Instructions for the task: Every entry has to be restated word for word.

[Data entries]
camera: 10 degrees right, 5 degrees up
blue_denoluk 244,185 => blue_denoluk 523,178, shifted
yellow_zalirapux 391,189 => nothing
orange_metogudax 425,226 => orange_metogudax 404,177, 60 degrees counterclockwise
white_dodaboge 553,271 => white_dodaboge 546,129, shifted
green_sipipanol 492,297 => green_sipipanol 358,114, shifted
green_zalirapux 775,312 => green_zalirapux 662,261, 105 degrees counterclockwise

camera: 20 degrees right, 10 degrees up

Answer:
camera: 10 degrees right, 5 degrees up
blue_denoluk 244,185 => blue_denoluk 523,178, shifted
yellow_zalirapux 391,189 => nothing
orange_metogudax 425,226 => orange_metogudax 404,177, 60 degrees counterclockwise
white_dodaboge 553,271 => white_dodaboge 546,129, shifted
green_sipipanol 492,297 => green_sipipanol 358,114, shifted
green_zalirapux 775,312 => green_zalirapux 662,261, 105 degrees counterclockwise

camera: 20 degrees right, 10 degrees up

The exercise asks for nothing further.